WHAT THE TASK REQUIRES:
Copy the part of the entries below that opens with the line containing "screenshot is (853, 640). white" and closes with the line containing "With more height", both of those lines included, word for word.

Saved entries
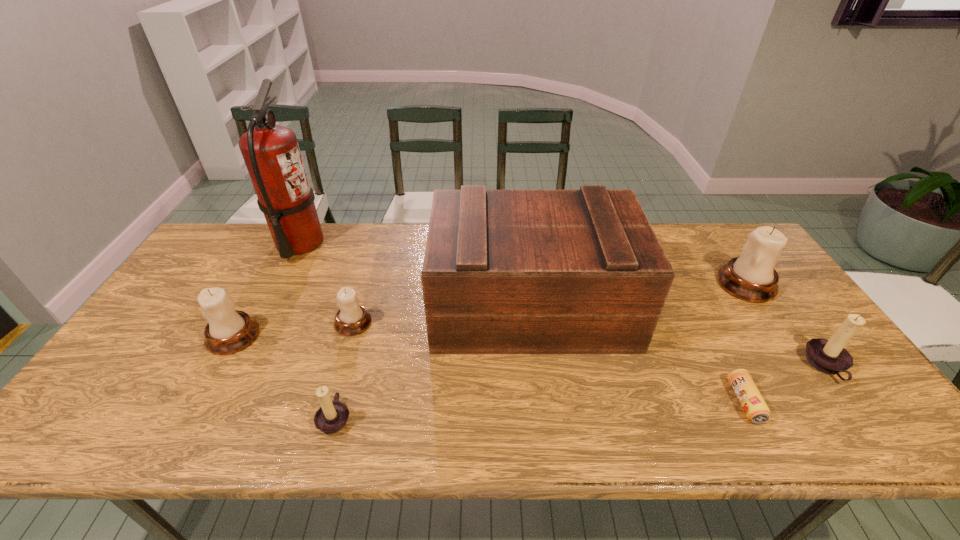
Where is `the smallest white candle holder`? The height and width of the screenshot is (540, 960). the smallest white candle holder is located at coordinates (352, 319).

Find the location of `the nearer brown candle holder`. the nearer brown candle holder is located at coordinates (331, 417).

Where is `the left brown candle holder`? The width and height of the screenshot is (960, 540). the left brown candle holder is located at coordinates (331, 417).

The image size is (960, 540). Find the location of `the shortest object`. the shortest object is located at coordinates (752, 402).

I want to click on beer can, so click(x=752, y=402).

This screenshot has height=540, width=960. Find the location of `vacant space located toward the nozzle of the tallest object`. vacant space located toward the nozzle of the tallest object is located at coordinates (396, 243).

Locate an element on the screen. This screenshot has height=540, width=960. vacant area located 0.090m on the back of the fifth object from left to right is located at coordinates (525, 249).

What are the coordinates of `blank area located 0.390m on the left of the rightmost white candle holder` in the screenshot? It's located at (588, 284).

Identify the location of free space located on the back of the leftmost candle holder. (x=258, y=291).

Where is `free location located on the wick of the farther brown candle holder`? free location located on the wick of the farther brown candle holder is located at coordinates (719, 366).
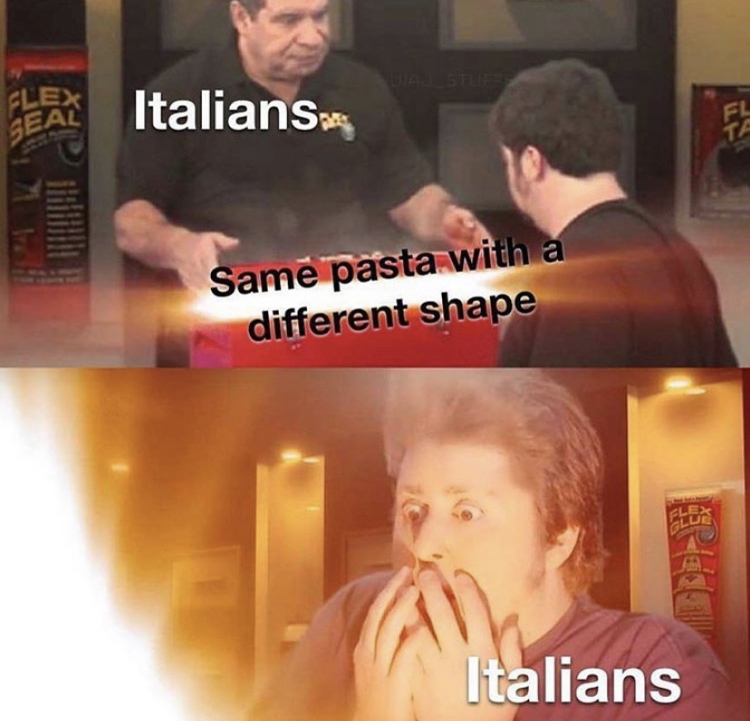
The width and height of the screenshot is (750, 721). Identify the location of lights. (127, 472), (288, 456), (681, 384).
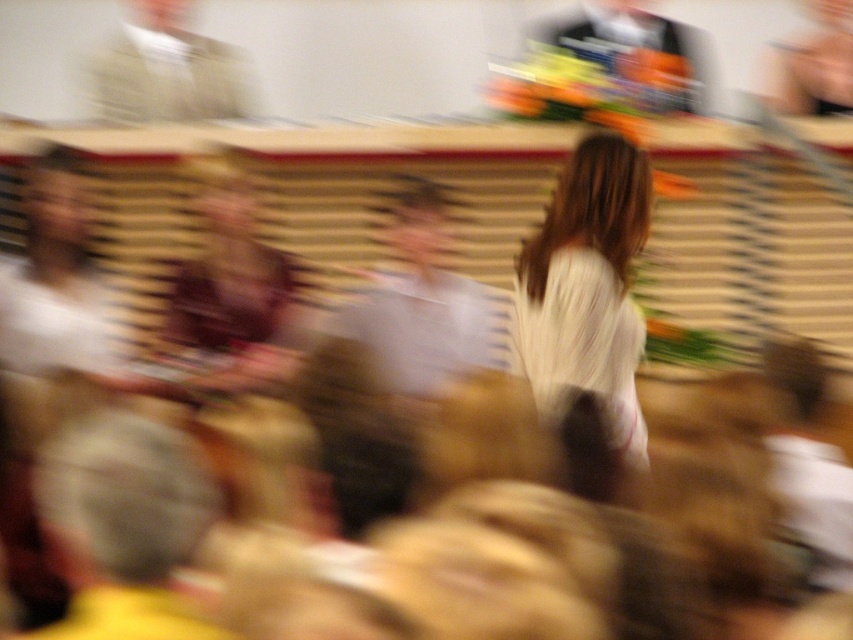
Which is behind, point (631, 429) or point (578, 44)?

The point (578, 44) is behind.

Where is `white silky dress at center`? The width and height of the screenshot is (853, 640). white silky dress at center is located at coordinates (587, 289).

Who is more distant from viewer, (602, 250) or (682, 88)?

Point (682, 88)

The width and height of the screenshot is (853, 640). Identify the location of white silky dress at center. (587, 289).

Who is taller, smooth beige shirt at upper left or shiny metallic vase at upper right?

With more height is shiny metallic vase at upper right.

Can you confirm if smooth beige shirt at upper left is positioned to the right of shiny metallic vase at upper right?

No, smooth beige shirt at upper left is not to the right of shiny metallic vase at upper right.

Consider the image. Who is more forward, (137, 81) or (602, 3)?

Point (137, 81) is more forward.

I want to click on smooth beige shirt at upper left, so click(x=167, y=70).

Consider the image. Does white silky dress at center have a larger size compared to smooth beige shirt at upper left?

No.

Does point (578, 355) lie in front of point (218, 113)?

Yes, it is in front of point (218, 113).

Find the location of a particular element. The image size is (853, 640). white silky dress at center is located at coordinates (587, 289).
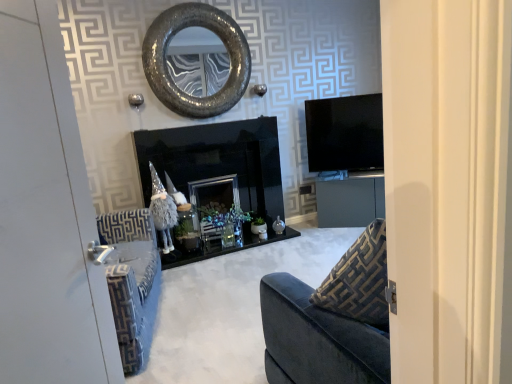
Question: Can we say white painted wood door at left lies outside textured metallic mirror at upper center?

Choices:
 (A) yes
 (B) no

Answer: (A)

Question: From the image's perspective, is white painted wood door at left beneath textured metallic mirror at upper center?

Choices:
 (A) yes
 (B) no

Answer: (A)

Question: Can you confirm if white painted wood door at left is smaller than textured metallic mirror at upper center?

Choices:
 (A) no
 (B) yes

Answer: (B)

Question: Can you confirm if white painted wood door at left is positioned to the left of textured metallic mirror at upper center?

Choices:
 (A) yes
 (B) no

Answer: (B)

Question: Is white painted wood door at left aimed at textured metallic mirror at upper center?

Choices:
 (A) yes
 (B) no

Answer: (B)

Question: Considering the relative sizes of white painted wood door at left and textured metallic mirror at upper center in the image provided, is white painted wood door at left taller than textured metallic mirror at upper center?

Choices:
 (A) yes
 (B) no

Answer: (A)

Question: Can you confirm if textured metallic mirror at upper center is wider than matte gray cabinet at center?

Choices:
 (A) yes
 (B) no

Answer: (B)

Question: Is textured metallic mirror at upper center far from matte gray cabinet at center?

Choices:
 (A) yes
 (B) no

Answer: (A)

Question: Considering the relative sizes of textured metallic mirror at upper center and matte gray cabinet at center in the image provided, is textured metallic mirror at upper center bigger than matte gray cabinet at center?

Choices:
 (A) yes
 (B) no

Answer: (B)

Question: Considering the relative sizes of textured metallic mirror at upper center and matte gray cabinet at center in the image provided, is textured metallic mirror at upper center thinner than matte gray cabinet at center?

Choices:
 (A) yes
 (B) no

Answer: (A)

Question: Is textured metallic mirror at upper center positioned with its back to matte gray cabinet at center?

Choices:
 (A) yes
 (B) no

Answer: (B)

Question: From the image's perspective, is textured metallic mirror at upper center located above matte gray cabinet at center?

Choices:
 (A) no
 (B) yes

Answer: (B)

Question: Does textured metallic mirror at upper center have a greater width compared to black glossy fireplace at center?

Choices:
 (A) no
 (B) yes

Answer: (A)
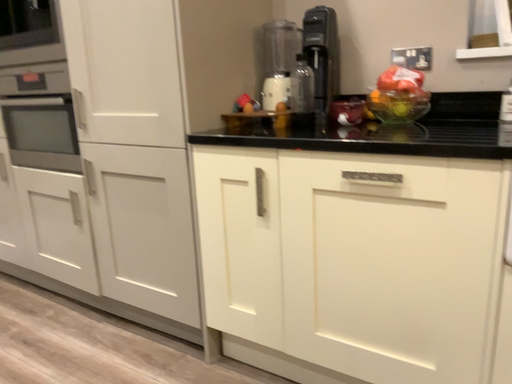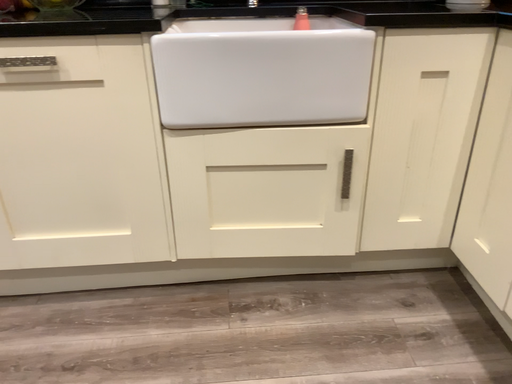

YOUR RESPONSE:
Where is `white silky dress at center`? The width and height of the screenshot is (853, 640). white silky dress at center is located at coordinates (587, 289).

Who is more distant from viewer, (602, 250) or (682, 88)?

Point (682, 88)

The width and height of the screenshot is (853, 640). Identify the location of white silky dress at center. (587, 289).

Who is taller, smooth beige shirt at upper left or shiny metallic vase at upper right?

With more height is shiny metallic vase at upper right.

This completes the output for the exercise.